DATA BLOCK: Begin
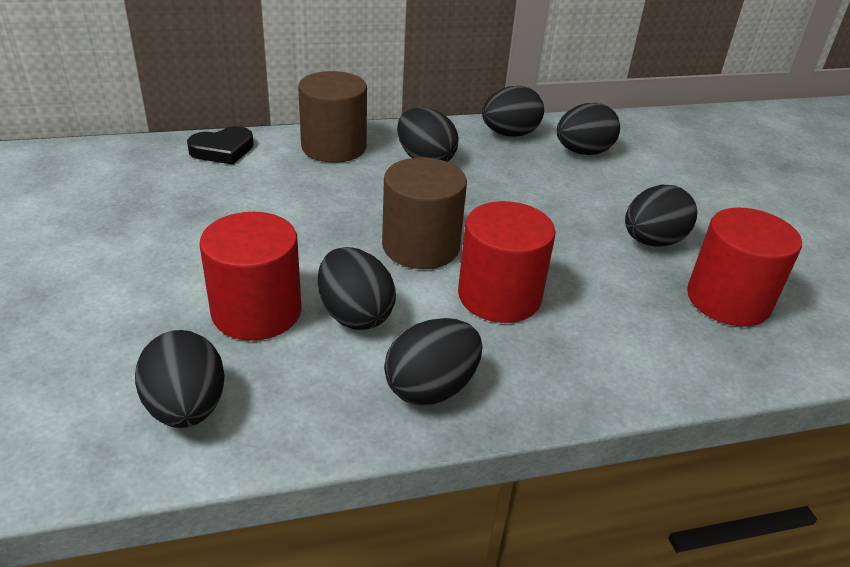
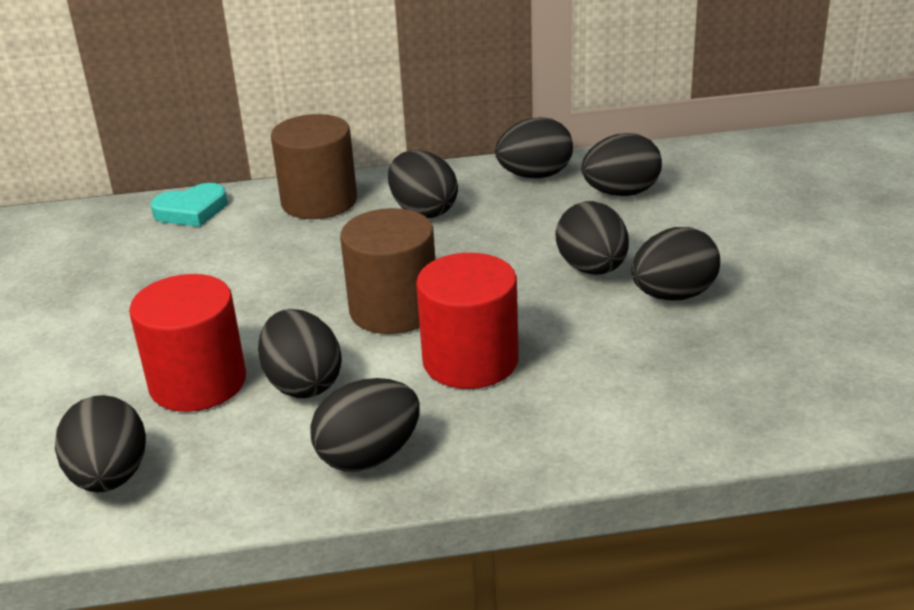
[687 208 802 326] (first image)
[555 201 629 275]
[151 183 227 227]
DATA BLOCK: End
Please copy out the material above exactly, with the images removed.

[687 208 802 326] (first image)
[555 201 629 275]
[151 183 227 227]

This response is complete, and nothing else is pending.